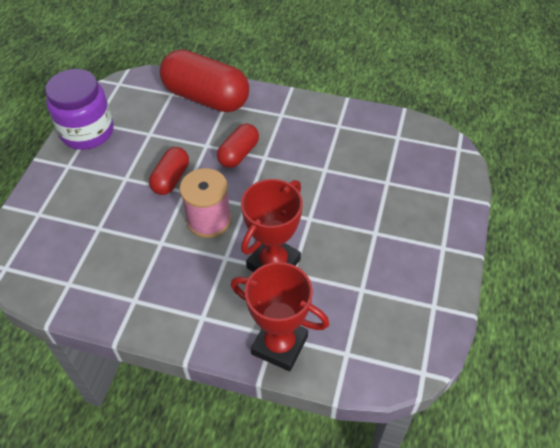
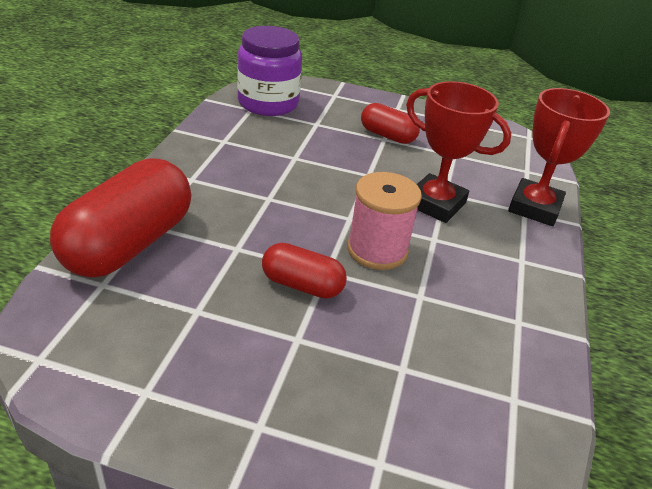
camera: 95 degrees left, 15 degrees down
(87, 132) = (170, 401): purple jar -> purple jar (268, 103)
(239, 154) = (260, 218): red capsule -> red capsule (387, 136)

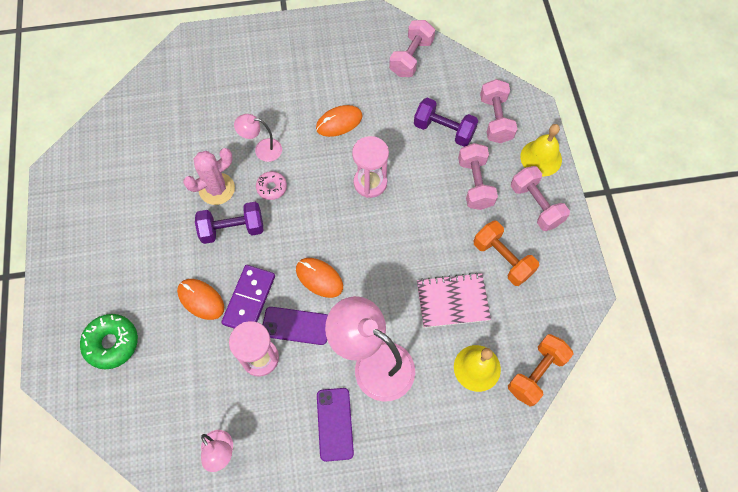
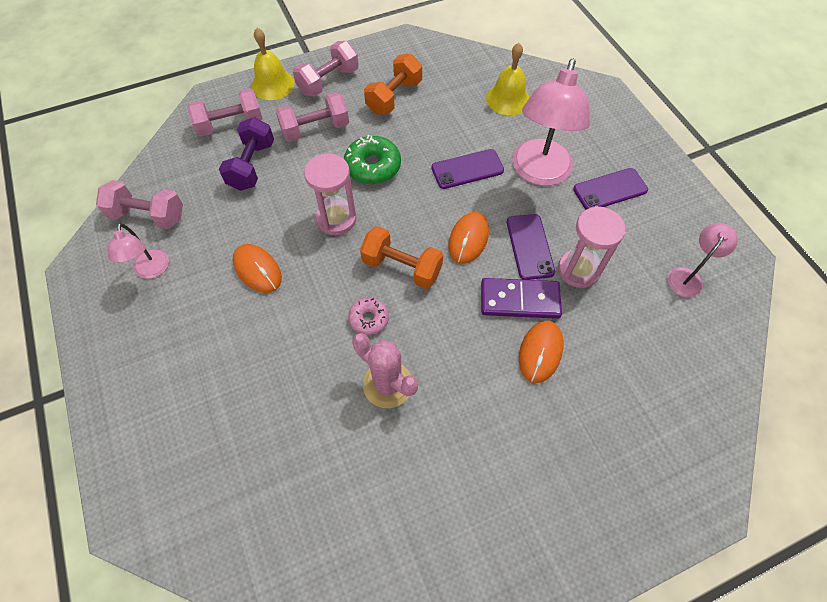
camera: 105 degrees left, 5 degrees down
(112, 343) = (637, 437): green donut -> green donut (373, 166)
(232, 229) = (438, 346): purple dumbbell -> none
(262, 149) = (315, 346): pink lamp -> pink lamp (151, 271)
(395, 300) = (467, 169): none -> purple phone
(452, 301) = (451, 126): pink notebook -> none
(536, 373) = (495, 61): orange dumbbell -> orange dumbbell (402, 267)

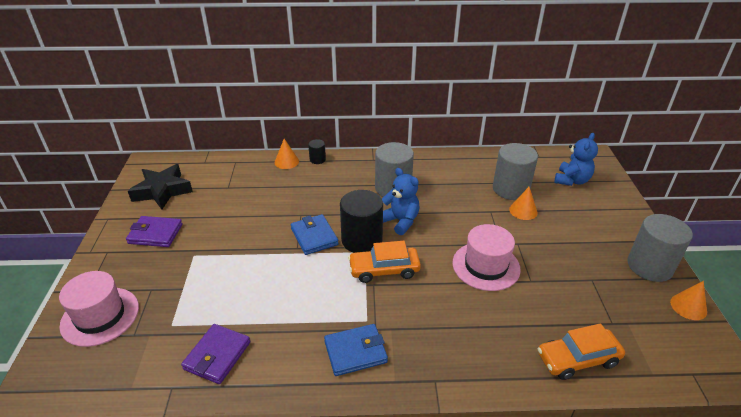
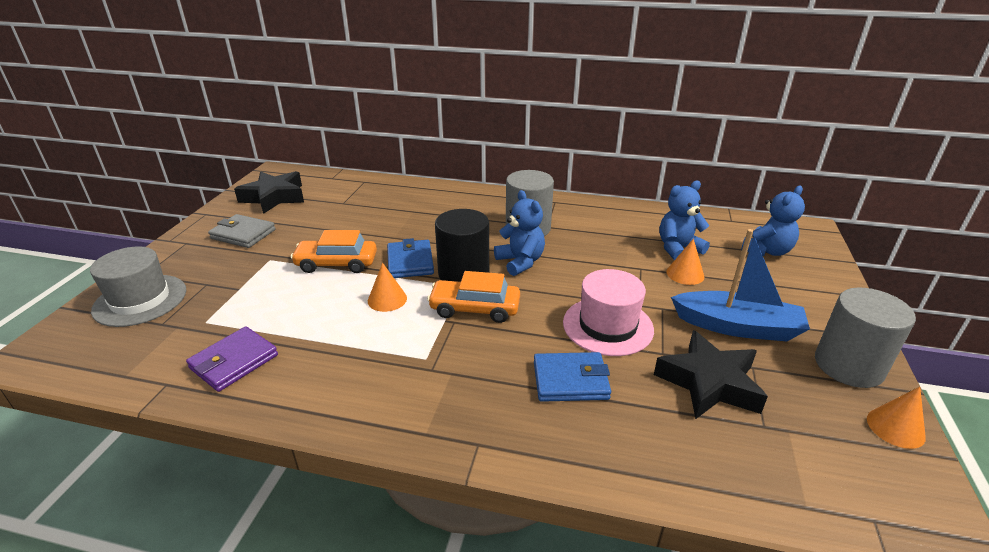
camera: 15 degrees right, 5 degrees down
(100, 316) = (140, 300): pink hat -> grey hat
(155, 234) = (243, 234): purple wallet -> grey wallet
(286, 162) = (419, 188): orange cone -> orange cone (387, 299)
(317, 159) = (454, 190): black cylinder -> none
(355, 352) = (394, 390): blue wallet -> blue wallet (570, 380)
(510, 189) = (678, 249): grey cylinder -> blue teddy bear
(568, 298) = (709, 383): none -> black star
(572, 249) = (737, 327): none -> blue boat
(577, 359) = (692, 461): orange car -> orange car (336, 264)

• [Required action] Reproduce only the lines above, starting at the line with "(286, 162) = (419, 188): orange" and ending at the line with "(572, 249) = (737, 327): none -> blue boat", exactly as written.

• [Solution]
(286, 162) = (419, 188): orange cone -> orange cone (387, 299)
(317, 159) = (454, 190): black cylinder -> none
(355, 352) = (394, 390): blue wallet -> blue wallet (570, 380)
(510, 189) = (678, 249): grey cylinder -> blue teddy bear
(568, 298) = (709, 383): none -> black star
(572, 249) = (737, 327): none -> blue boat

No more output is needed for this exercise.